**The task**
Pictures should not appear in the copy; the records themselves must be written out exactly.

**Provided records**
• • •

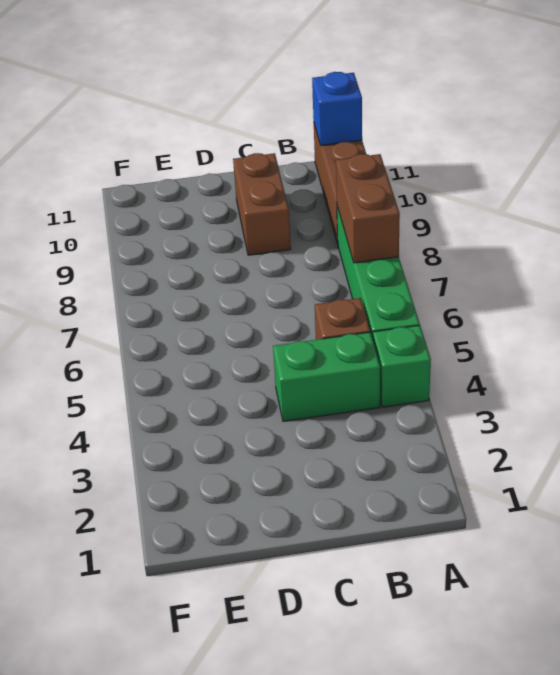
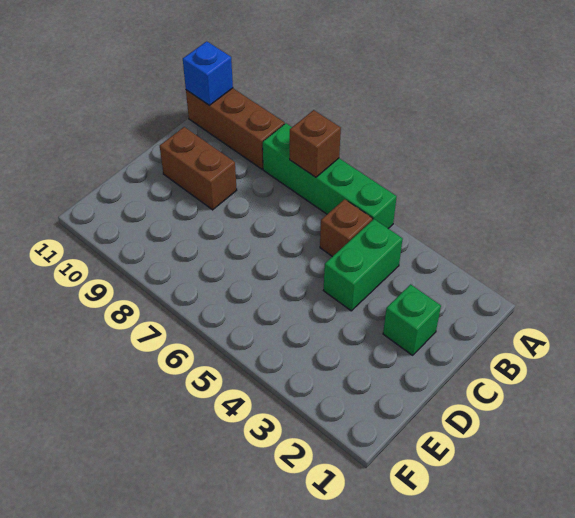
green brick A4 level 1 -> green brick C2 level 1
brown brick A7:A8 level 2 -> brown brick A7 level 2

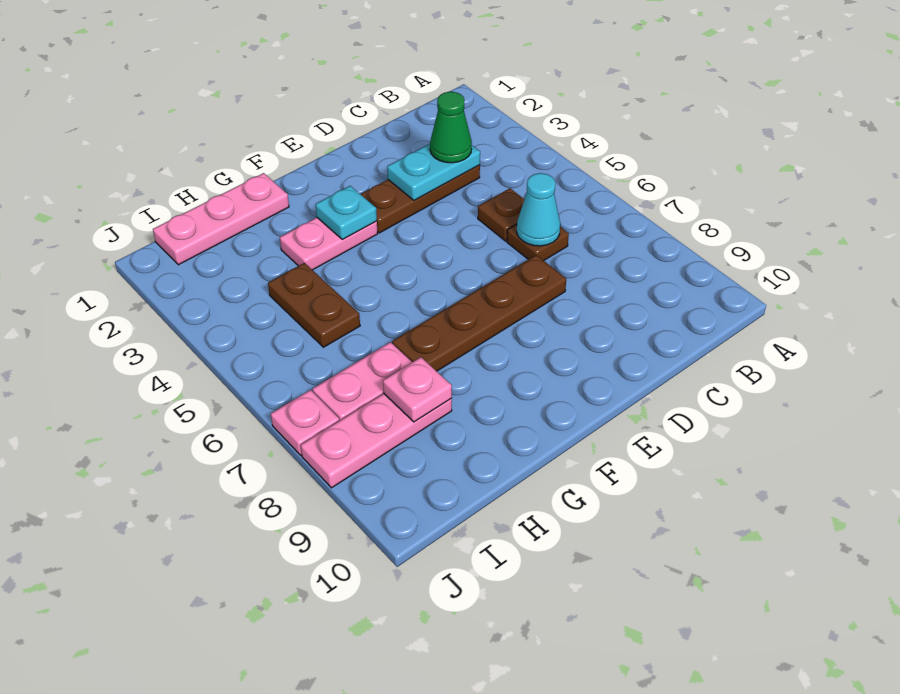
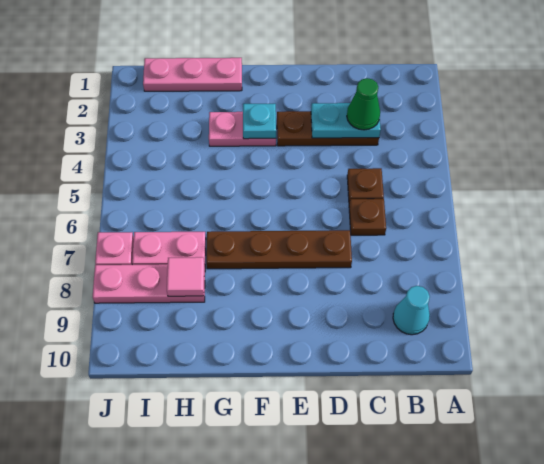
cyan cone C6 level 2 -> cyan cone B9 level 1
brown plate H4:H5 level 1 -> none
pink plate H8 level 2 -> pink tile H8 level 2

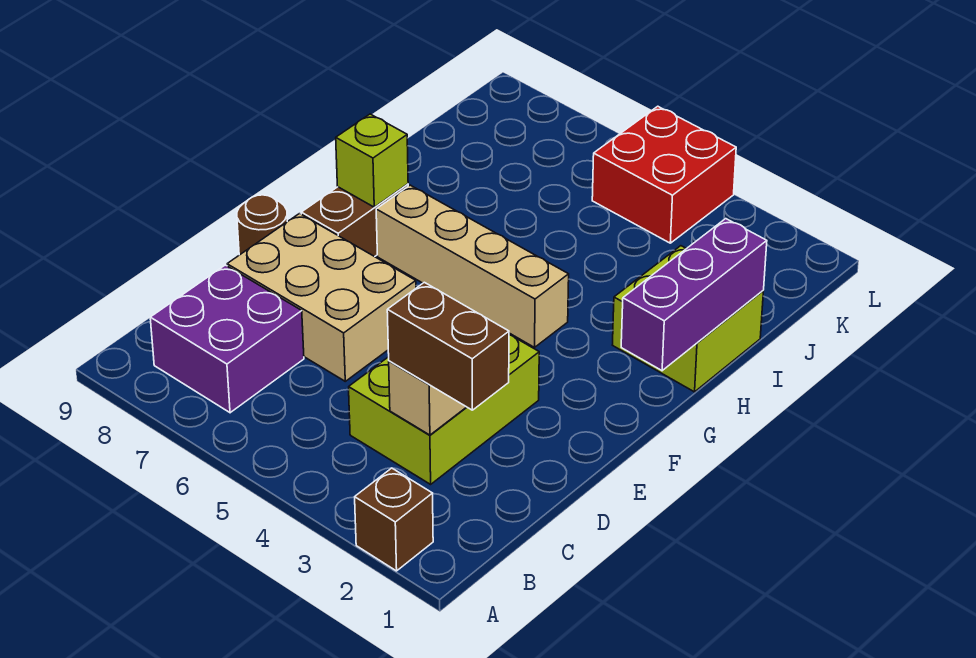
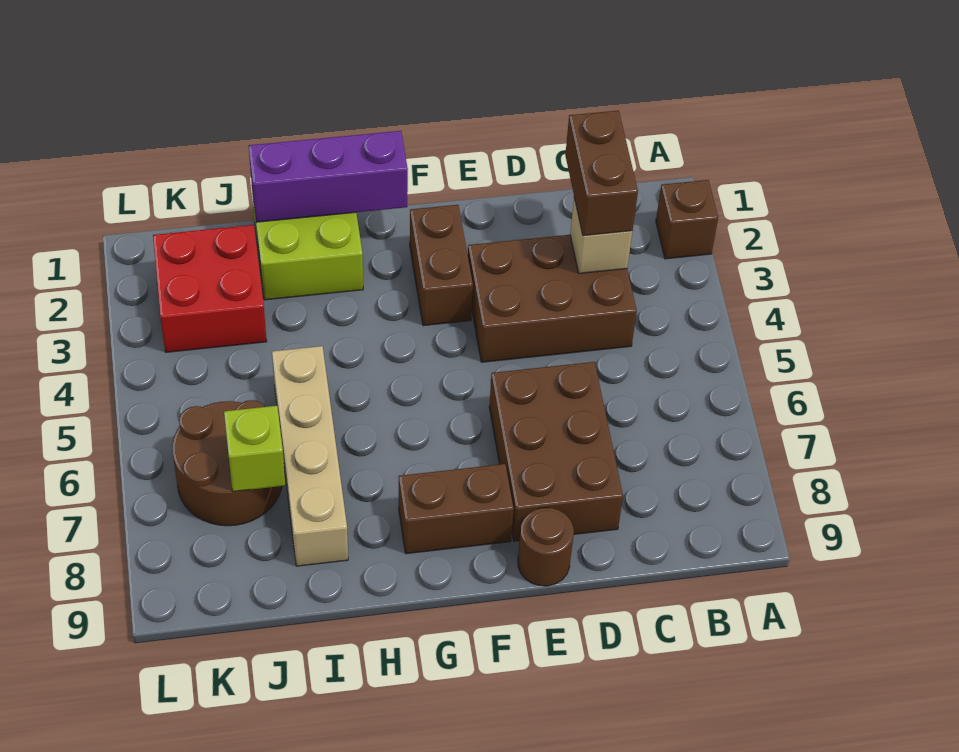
purple brick B7:C8 level 1 -> none
lime brick C3:E4 level 1 -> brown brick C3:E4 level 1
tan brick D6:E8 level 1 -> brown brick D6:E8 level 1
none -> brown brick F2:F3 level 1
tan brick G4:G7 level 1 -> tan brick I5:I8 level 1
lime brick G8 level 2 -> lime brick J7 level 2
none -> brown round brick J6:K7 level 1
red brick K4:L5 level 1 -> red brick J2:K3 level 1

• • •

**Problem solution**
green brick A4 level 1 -> green brick C2 level 1
brown brick A7:A8 level 2 -> brown brick A7 level 2

cyan cone C6 level 2 -> cyan cone B9 level 1
brown plate H4:H5 level 1 -> none
pink plate H8 level 2 -> pink tile H8 level 2

purple brick B7:C8 level 1 -> none
lime brick C3:E4 level 1 -> brown brick C3:E4 level 1
tan brick D6:E8 level 1 -> brown brick D6:E8 level 1
none -> brown brick F2:F3 level 1
tan brick G4:G7 level 1 -> tan brick I5:I8 level 1
lime brick G8 level 2 -> lime brick J7 level 2
none -> brown round brick J6:K7 level 1
red brick K4:L5 level 1 -> red brick J2:K3 level 1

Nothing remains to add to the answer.